[[ Information provided, beginning ]]

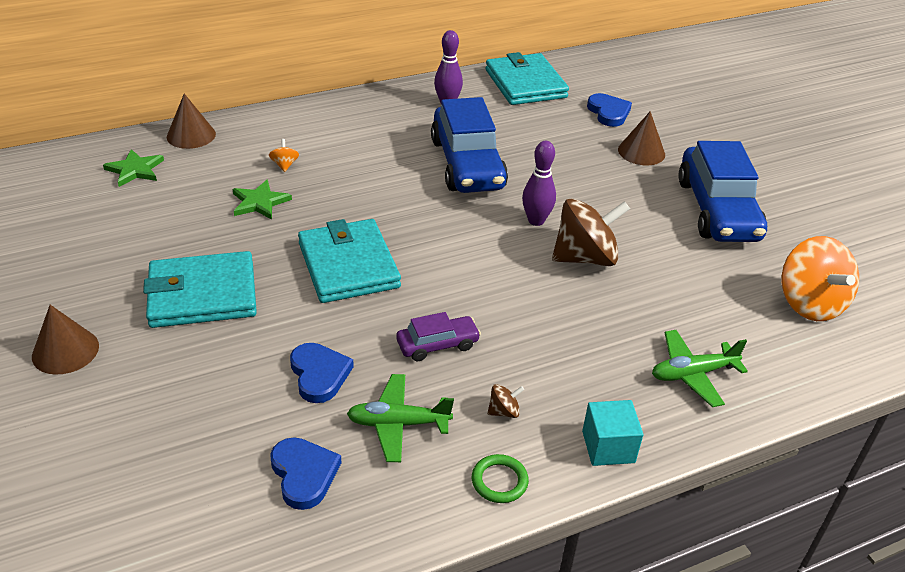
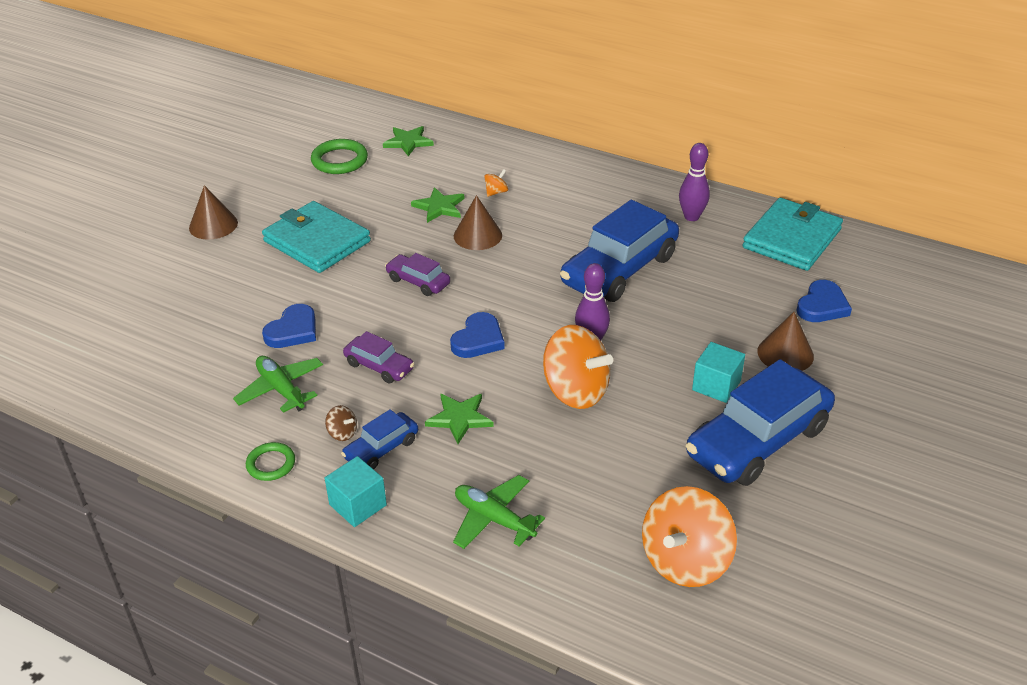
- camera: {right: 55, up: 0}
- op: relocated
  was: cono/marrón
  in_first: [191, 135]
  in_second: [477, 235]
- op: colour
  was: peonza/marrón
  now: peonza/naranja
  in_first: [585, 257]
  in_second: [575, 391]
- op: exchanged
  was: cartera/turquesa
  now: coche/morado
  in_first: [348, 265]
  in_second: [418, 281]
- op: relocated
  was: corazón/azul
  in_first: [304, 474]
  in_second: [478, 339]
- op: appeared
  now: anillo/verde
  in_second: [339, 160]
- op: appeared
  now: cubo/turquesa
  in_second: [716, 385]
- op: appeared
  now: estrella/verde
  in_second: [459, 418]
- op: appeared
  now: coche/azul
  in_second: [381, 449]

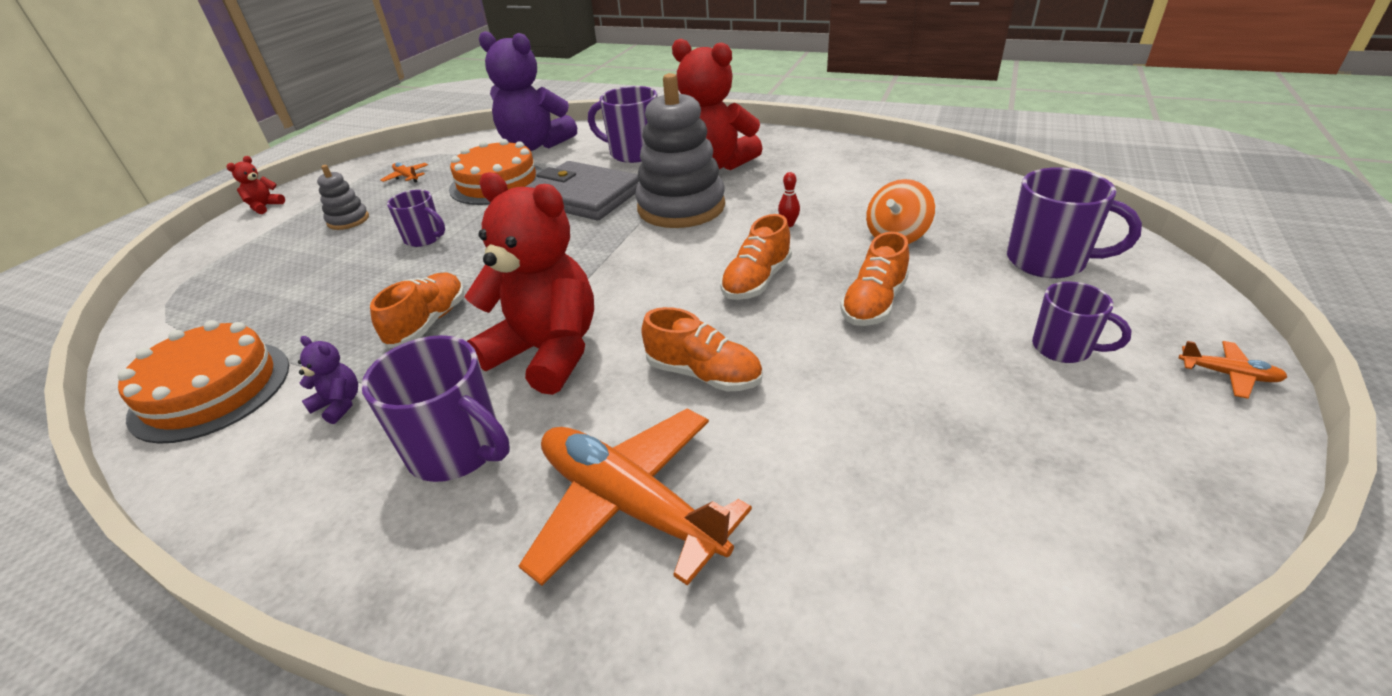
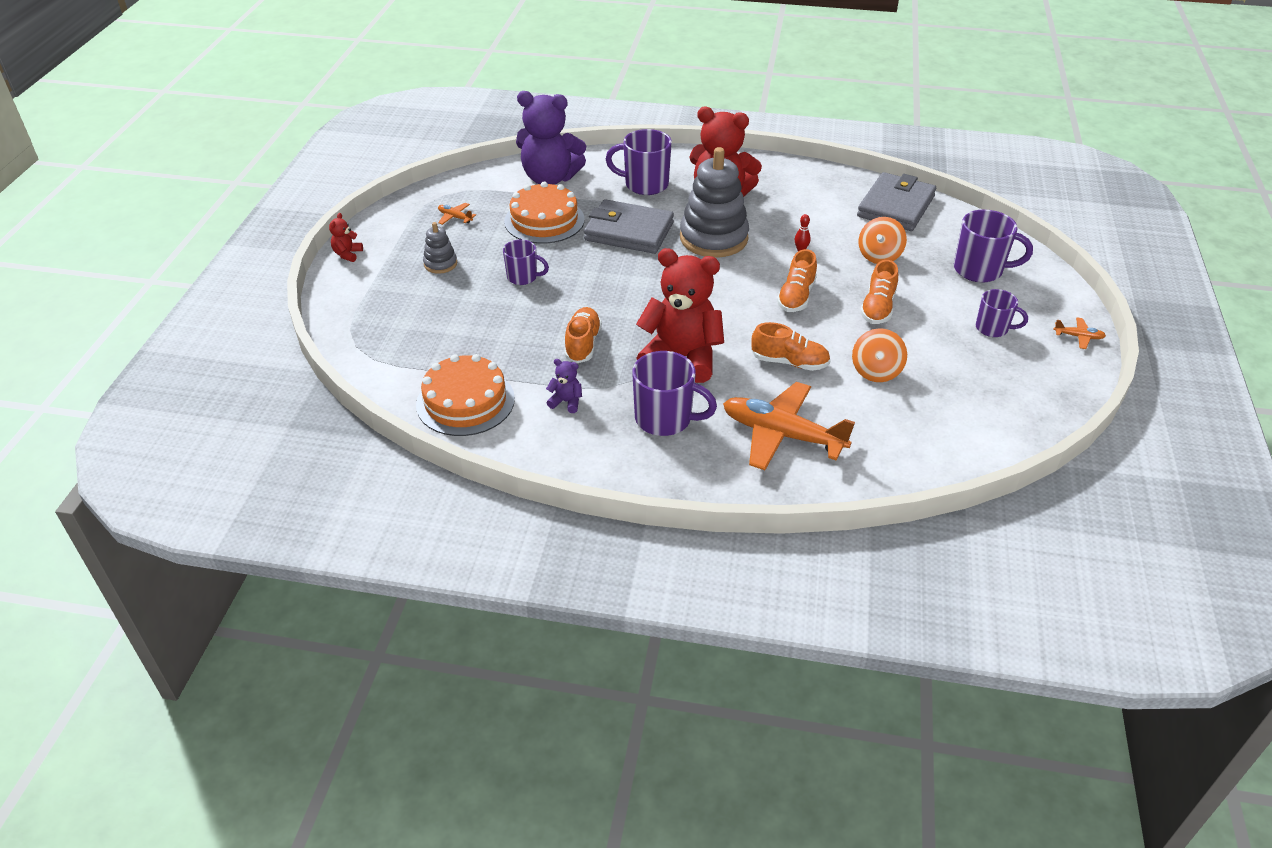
- camera: {right: -15, up: 5}
- op: appeared
  now: cartera/gris
  in_second: [895, 206]
- op: appeared
  now: peonza/naranja
  in_second: [876, 371]

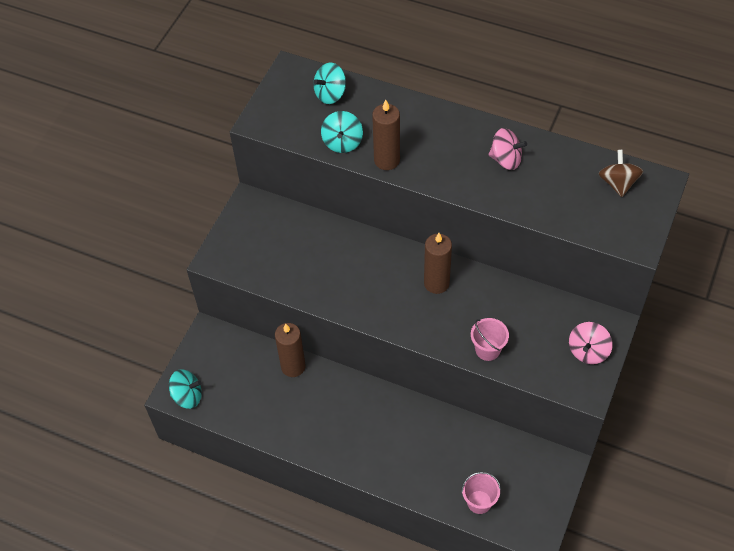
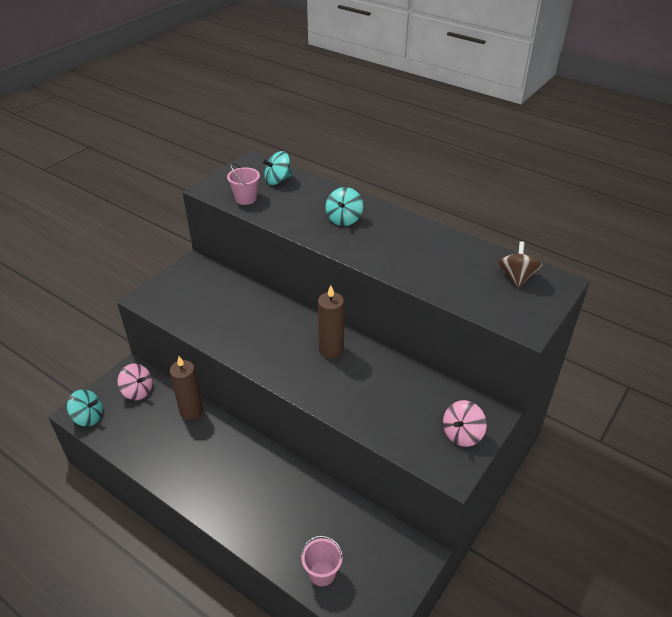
- camera: {right: 10, up: -15}
- op: missing
  was: vela/marrón
  in_first: [387, 160]
- op: relocated
  was: peonza/turquesa
  in_first: [342, 142]
  in_second: [344, 219]
- op: relocated
  was: peonza/rosa
  in_first: [506, 159]
  in_second: [138, 391]
- op: relocated
  was: balde/rosa
  in_first: [487, 349]
  in_second: [245, 198]

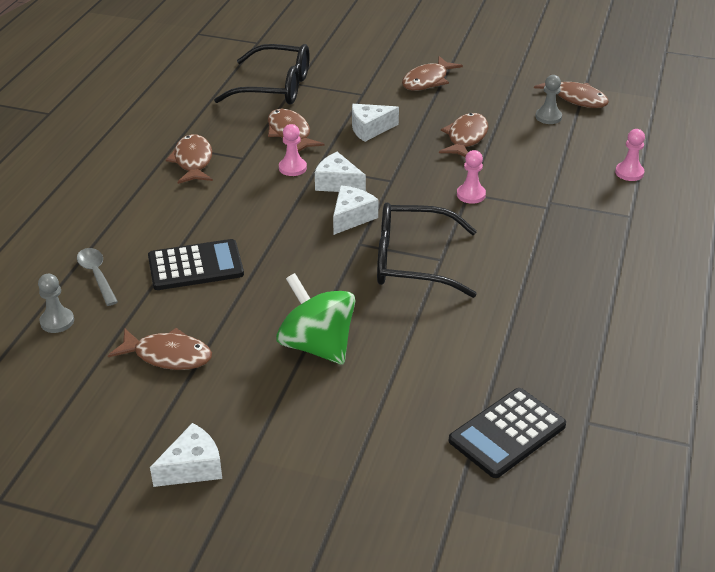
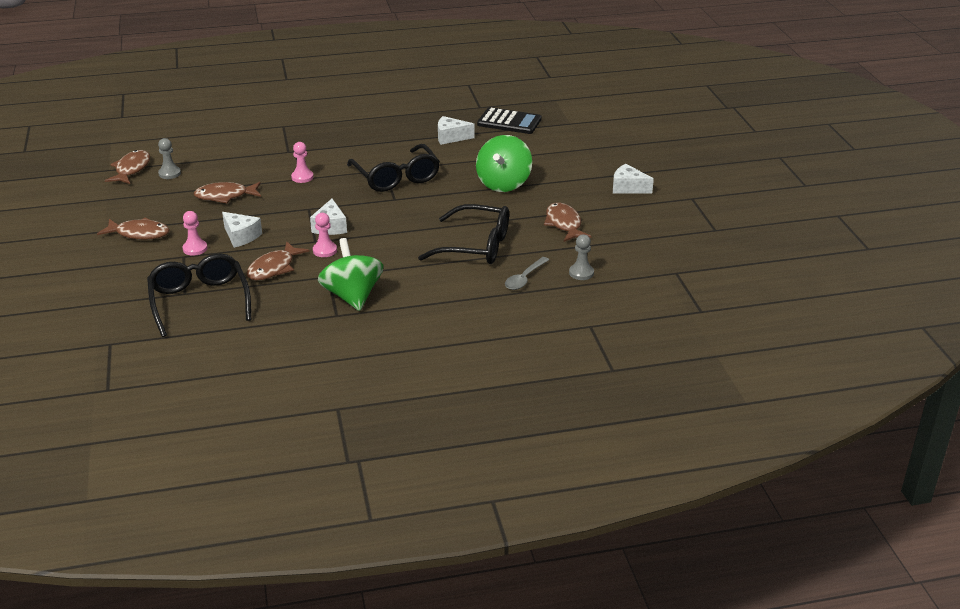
- camera: {right: -120, up: -5}
- op: relocated
  was: peón/rosa
  in_first: [629, 173]
  in_second: [195, 249]
- op: exchanged
  was: pez/marrón
  now: peonza/verde
  in_first: [193, 161]
  in_second: [352, 296]
- op: relocated
  was: queso/blanco
  in_first: [351, 217]
  in_second: [451, 137]
- op: exchanged
  was: calculadora/negro
  now: gafas/negro
  in_first: [195, 266]
  in_second: [476, 246]

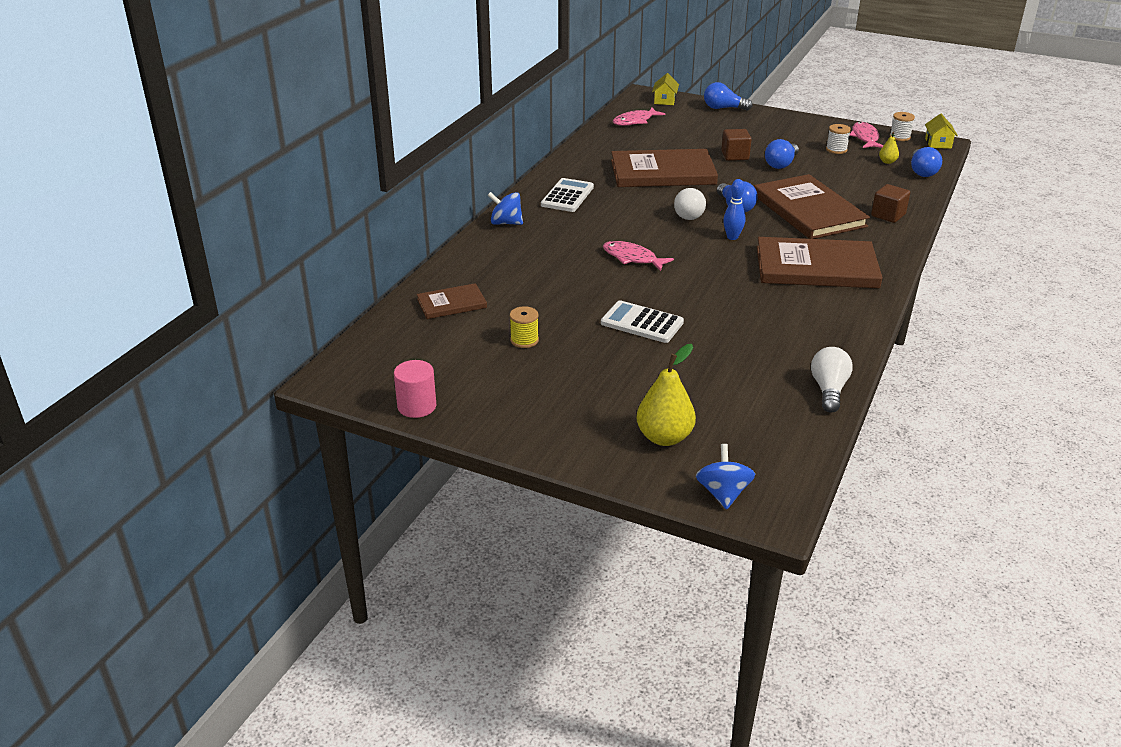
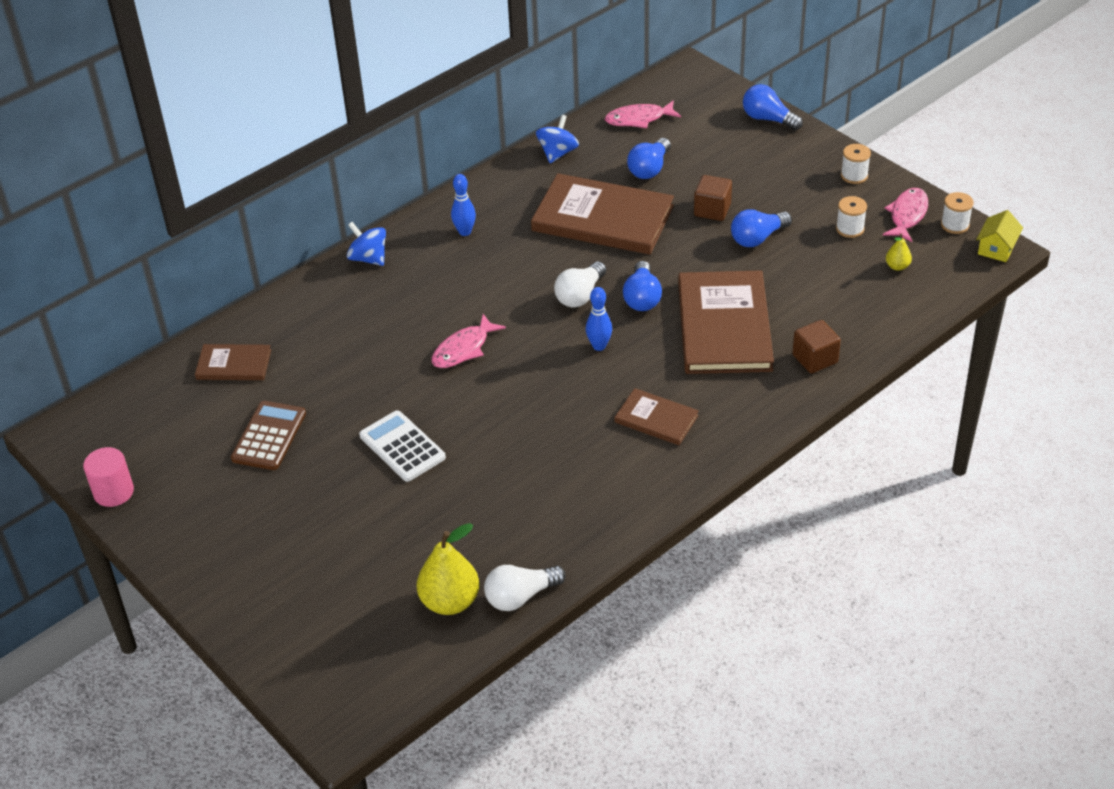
- camera: {right: 25, up: 10}
- op: missing
  was: casa/amarillo
  in_first: [664, 100]
- op: relocated
  was: bombilla/azul
  in_first: [922, 171]
  in_second: [649, 169]
- op: exchanged
  was: calculadora/blanco
  now: bolo/azul
  in_first: [567, 196]
  in_second: [465, 232]
- op: size
  was: libro/marrón
  in_first: [816, 267]
  in_second: [656, 419]
  ratio: 0.51
- op: spun
  was: pez/rosa
  in_first: [632, 258]
  in_second: [463, 349]
  clockwise: -105
- op: exchanged
  was: carrete/amarillo
  now: calculadora/marrón
  in_first: [524, 340]
  in_second: [269, 436]
- op: relocated
  was: pera/amarillo
  in_first: [664, 437]
  in_second: [450, 601]
- op: spun
  was: bombilla/blanco
  in_first: [829, 390]
  in_second: [520, 596]
  clockwise: -150
- op: relocated
  was: peonza/azul
  in_first: [723, 493]
  in_second: [557, 153]
- op: appeared
  now: carrete/blanco
  in_second: [854, 175]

[[ Information provided, end ]]

Problem to solve | The answer must repeat every line of the listing exactly and leave the pictures out.

Solution for this problem |
- camera: {right: 55, up: 0}
- op: relocated
  was: cono/marrón
  in_first: [191, 135]
  in_second: [477, 235]
- op: colour
  was: peonza/marrón
  now: peonza/naranja
  in_first: [585, 257]
  in_second: [575, 391]
- op: exchanged
  was: cartera/turquesa
  now: coche/morado
  in_first: [348, 265]
  in_second: [418, 281]
- op: relocated
  was: corazón/azul
  in_first: [304, 474]
  in_second: [478, 339]
- op: appeared
  now: anillo/verde
  in_second: [339, 160]
- op: appeared
  now: cubo/turquesa
  in_second: [716, 385]
- op: appeared
  now: estrella/verde
  in_second: [459, 418]
- op: appeared
  now: coche/azul
  in_second: [381, 449]

- camera: {right: -15, up: 5}
- op: appeared
  now: cartera/gris
  in_second: [895, 206]
- op: appeared
  now: peonza/naranja
  in_second: [876, 371]

- camera: {right: 10, up: -15}
- op: missing
  was: vela/marrón
  in_first: [387, 160]
- op: relocated
  was: peonza/turquesa
  in_first: [342, 142]
  in_second: [344, 219]
- op: relocated
  was: peonza/rosa
  in_first: [506, 159]
  in_second: [138, 391]
- op: relocated
  was: balde/rosa
  in_first: [487, 349]
  in_second: [245, 198]

- camera: {right: -120, up: -5}
- op: relocated
  was: peón/rosa
  in_first: [629, 173]
  in_second: [195, 249]
- op: exchanged
  was: pez/marrón
  now: peonza/verde
  in_first: [193, 161]
  in_second: [352, 296]
- op: relocated
  was: queso/blanco
  in_first: [351, 217]
  in_second: [451, 137]
- op: exchanged
  was: calculadora/negro
  now: gafas/negro
  in_first: [195, 266]
  in_second: [476, 246]

- camera: {right: 25, up: 10}
- op: missing
  was: casa/amarillo
  in_first: [664, 100]
- op: relocated
  was: bombilla/azul
  in_first: [922, 171]
  in_second: [649, 169]
- op: exchanged
  was: calculadora/blanco
  now: bolo/azul
  in_first: [567, 196]
  in_second: [465, 232]
- op: size
  was: libro/marrón
  in_first: [816, 267]
  in_second: [656, 419]
  ratio: 0.51
- op: spun
  was: pez/rosa
  in_first: [632, 258]
  in_second: [463, 349]
  clockwise: -105
- op: exchanged
  was: carrete/amarillo
  now: calculadora/marrón
  in_first: [524, 340]
  in_second: [269, 436]
- op: relocated
  was: pera/amarillo
  in_first: [664, 437]
  in_second: [450, 601]
- op: spun
  was: bombilla/blanco
  in_first: [829, 390]
  in_second: [520, 596]
  clockwise: -150
- op: relocated
  was: peonza/azul
  in_first: [723, 493]
  in_second: [557, 153]
- op: appeared
  now: carrete/blanco
  in_second: [854, 175]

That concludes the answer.